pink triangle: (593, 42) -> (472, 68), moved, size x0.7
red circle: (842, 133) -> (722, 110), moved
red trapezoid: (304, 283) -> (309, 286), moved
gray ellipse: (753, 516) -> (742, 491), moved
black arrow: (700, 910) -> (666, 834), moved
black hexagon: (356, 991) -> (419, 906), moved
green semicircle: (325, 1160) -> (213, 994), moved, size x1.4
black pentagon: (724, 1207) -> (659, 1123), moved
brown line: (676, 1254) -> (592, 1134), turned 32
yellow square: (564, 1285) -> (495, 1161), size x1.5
━━━━━━━━━━━━━━━━━━━━━━━━━━━━━━
■ **PROBLEM TO WORK ON**
For this task, write out exactly the lines of the entries above, starting at the line with "red circle: (842, 133) -> (722, 110), moved" and ending at the line with "brown line: (676, 1254)", both included, and no others.

■ **ANSWER SECTION**
red circle: (842, 133) -> (722, 110), moved
red trapezoid: (304, 283) -> (309, 286), moved
gray ellipse: (753, 516) -> (742, 491), moved
black arrow: (700, 910) -> (666, 834), moved
black hexagon: (356, 991) -> (419, 906), moved
green semicircle: (325, 1160) -> (213, 994), moved, size x1.4
black pentagon: (724, 1207) -> (659, 1123), moved
brown line: (676, 1254) -> (592, 1134), turned 32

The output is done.